-- WHAT YOU WILL DO --
Please repeat the lines below, exactly and only, from the one that holds "IC101 pin BYP: MIC -> none" through the one that holds "S1: button (GND, U1/RB7) -> button (GND, VS)".

-- RAW DATA --

"""

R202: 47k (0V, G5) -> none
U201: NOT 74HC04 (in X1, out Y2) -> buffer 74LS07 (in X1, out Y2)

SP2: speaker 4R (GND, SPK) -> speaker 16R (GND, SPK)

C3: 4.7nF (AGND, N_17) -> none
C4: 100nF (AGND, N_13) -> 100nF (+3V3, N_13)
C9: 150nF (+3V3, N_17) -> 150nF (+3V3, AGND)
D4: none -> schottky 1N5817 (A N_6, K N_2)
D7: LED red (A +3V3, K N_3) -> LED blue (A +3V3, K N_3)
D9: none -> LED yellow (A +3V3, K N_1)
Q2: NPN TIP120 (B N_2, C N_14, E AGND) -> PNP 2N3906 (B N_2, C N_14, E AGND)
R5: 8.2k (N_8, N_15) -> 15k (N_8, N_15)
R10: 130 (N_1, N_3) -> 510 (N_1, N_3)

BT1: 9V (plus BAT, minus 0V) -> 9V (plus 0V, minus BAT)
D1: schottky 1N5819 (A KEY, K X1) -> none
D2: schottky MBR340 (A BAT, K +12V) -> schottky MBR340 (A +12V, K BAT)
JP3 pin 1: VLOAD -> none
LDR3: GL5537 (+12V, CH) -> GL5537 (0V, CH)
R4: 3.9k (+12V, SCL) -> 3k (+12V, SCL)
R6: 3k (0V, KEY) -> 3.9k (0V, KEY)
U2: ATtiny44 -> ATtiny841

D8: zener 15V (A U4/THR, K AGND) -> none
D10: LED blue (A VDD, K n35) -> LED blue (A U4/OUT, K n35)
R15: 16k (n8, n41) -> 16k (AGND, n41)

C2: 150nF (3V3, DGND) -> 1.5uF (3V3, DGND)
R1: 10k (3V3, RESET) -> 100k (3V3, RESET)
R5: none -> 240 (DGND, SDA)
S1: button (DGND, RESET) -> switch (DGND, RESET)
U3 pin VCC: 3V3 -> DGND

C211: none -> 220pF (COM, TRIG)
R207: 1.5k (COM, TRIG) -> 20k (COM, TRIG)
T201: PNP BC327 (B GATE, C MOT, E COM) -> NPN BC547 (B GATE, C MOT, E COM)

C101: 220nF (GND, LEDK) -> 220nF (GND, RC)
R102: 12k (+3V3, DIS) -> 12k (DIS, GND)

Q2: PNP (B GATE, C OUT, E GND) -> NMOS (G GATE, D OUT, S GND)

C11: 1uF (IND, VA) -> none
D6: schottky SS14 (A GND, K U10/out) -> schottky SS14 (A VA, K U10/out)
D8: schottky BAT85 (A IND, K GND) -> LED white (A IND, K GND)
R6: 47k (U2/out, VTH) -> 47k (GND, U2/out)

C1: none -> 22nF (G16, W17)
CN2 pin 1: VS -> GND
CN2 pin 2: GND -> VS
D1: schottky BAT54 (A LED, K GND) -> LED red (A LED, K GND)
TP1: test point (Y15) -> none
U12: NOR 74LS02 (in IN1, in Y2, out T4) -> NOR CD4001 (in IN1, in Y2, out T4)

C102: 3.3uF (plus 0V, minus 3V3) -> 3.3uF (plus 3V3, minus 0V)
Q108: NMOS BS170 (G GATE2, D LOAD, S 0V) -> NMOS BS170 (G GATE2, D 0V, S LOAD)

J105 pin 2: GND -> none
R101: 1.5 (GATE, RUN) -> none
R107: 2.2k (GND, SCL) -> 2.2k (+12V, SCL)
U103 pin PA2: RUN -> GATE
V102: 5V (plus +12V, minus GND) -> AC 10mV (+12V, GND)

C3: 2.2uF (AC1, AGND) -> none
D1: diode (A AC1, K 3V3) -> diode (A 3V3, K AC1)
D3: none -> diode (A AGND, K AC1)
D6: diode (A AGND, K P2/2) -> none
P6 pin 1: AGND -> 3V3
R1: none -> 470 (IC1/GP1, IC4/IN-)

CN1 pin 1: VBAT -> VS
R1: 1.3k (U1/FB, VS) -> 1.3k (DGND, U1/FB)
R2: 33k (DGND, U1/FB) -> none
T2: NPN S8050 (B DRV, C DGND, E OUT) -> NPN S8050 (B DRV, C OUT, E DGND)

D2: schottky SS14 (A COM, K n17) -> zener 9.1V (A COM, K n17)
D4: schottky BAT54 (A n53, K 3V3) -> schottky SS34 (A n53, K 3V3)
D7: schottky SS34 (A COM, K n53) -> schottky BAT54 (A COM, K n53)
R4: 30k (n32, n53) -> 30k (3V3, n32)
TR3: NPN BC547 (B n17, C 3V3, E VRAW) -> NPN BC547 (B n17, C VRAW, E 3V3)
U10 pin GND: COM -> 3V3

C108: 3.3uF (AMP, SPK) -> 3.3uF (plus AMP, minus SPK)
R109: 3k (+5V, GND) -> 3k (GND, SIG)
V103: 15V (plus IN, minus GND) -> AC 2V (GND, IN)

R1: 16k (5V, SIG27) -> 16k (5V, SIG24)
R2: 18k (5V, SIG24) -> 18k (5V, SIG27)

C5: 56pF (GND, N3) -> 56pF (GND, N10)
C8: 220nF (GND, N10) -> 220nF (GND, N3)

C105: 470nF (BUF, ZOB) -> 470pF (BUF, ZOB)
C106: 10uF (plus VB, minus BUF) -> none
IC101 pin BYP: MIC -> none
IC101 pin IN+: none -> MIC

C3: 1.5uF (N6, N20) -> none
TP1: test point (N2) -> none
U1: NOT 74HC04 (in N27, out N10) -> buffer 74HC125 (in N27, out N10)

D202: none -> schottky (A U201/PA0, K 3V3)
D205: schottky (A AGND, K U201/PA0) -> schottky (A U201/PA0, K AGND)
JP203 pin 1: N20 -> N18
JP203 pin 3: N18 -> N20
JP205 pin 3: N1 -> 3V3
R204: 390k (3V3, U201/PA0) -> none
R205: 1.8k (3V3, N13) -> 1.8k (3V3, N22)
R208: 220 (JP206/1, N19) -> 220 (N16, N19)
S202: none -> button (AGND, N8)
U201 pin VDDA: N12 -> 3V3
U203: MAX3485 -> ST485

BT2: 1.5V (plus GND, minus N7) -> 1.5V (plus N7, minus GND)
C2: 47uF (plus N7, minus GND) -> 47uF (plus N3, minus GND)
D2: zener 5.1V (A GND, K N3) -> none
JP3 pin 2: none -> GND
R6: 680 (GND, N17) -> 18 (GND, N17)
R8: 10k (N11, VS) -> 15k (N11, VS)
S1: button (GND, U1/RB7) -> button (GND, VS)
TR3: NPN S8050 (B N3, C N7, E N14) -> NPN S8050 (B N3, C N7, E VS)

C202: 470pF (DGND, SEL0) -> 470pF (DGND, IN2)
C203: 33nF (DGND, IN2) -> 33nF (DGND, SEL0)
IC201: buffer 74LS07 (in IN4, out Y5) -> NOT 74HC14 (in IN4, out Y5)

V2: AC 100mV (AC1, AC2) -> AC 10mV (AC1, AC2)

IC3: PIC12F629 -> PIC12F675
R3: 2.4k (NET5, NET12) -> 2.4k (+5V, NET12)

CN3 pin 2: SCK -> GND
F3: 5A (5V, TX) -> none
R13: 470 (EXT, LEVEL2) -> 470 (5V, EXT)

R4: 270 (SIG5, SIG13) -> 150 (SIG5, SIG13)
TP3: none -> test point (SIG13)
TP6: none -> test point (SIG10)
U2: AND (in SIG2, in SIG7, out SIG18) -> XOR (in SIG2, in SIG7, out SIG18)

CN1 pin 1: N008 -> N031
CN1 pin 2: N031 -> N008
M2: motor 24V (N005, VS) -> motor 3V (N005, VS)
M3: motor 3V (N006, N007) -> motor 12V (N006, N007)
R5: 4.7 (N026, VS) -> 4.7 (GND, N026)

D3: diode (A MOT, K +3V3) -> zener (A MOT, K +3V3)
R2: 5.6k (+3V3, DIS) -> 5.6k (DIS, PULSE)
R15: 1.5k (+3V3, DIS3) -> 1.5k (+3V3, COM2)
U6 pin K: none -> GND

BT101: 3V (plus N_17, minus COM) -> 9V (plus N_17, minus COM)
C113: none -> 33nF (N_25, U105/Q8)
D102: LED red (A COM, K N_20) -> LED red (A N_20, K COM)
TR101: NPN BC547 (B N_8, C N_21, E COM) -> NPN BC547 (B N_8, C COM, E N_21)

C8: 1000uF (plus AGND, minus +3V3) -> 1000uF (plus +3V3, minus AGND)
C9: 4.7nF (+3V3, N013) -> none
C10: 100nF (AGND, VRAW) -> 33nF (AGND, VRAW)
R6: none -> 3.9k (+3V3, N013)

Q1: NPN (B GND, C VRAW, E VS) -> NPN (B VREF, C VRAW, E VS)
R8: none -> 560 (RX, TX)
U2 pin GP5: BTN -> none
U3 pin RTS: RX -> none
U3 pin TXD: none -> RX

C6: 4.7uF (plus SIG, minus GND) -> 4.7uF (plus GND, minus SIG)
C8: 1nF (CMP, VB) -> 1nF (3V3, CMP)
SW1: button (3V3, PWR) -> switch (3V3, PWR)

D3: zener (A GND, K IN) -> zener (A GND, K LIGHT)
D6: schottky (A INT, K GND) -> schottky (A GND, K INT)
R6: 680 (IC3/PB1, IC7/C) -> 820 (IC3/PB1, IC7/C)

"""

-- RESULT OF THE TASK --
IC101 pin BYP: MIC -> none
IC101 pin IN+: none -> MIC

C3: 1.5uF (N6, N20) -> none
TP1: test point (N2) -> none
U1: NOT 74HC04 (in N27, out N10) -> buffer 74HC125 (in N27, out N10)

D202: none -> schottky (A U201/PA0, K 3V3)
D205: schottky (A AGND, K U201/PA0) -> schottky (A U201/PA0, K AGND)
JP203 pin 1: N20 -> N18
JP203 pin 3: N18 -> N20
JP205 pin 3: N1 -> 3V3
R204: 390k (3V3, U201/PA0) -> none
R205: 1.8k (3V3, N13) -> 1.8k (3V3, N22)
R208: 220 (JP206/1, N19) -> 220 (N16, N19)
S202: none -> button (AGND, N8)
U201 pin VDDA: N12 -> 3V3
U203: MAX3485 -> ST485

BT2: 1.5V (plus GND, minus N7) -> 1.5V (plus N7, minus GND)
C2: 47uF (plus N7, minus GND) -> 47uF (plus N3, minus GND)
D2: zener 5.1V (A GND, K N3) -> none
JP3 pin 2: none -> GND
R6: 680 (GND, N17) -> 18 (GND, N17)
R8: 10k (N11, VS) -> 15k (N11, VS)
S1: button (GND, U1/RB7) -> button (GND, VS)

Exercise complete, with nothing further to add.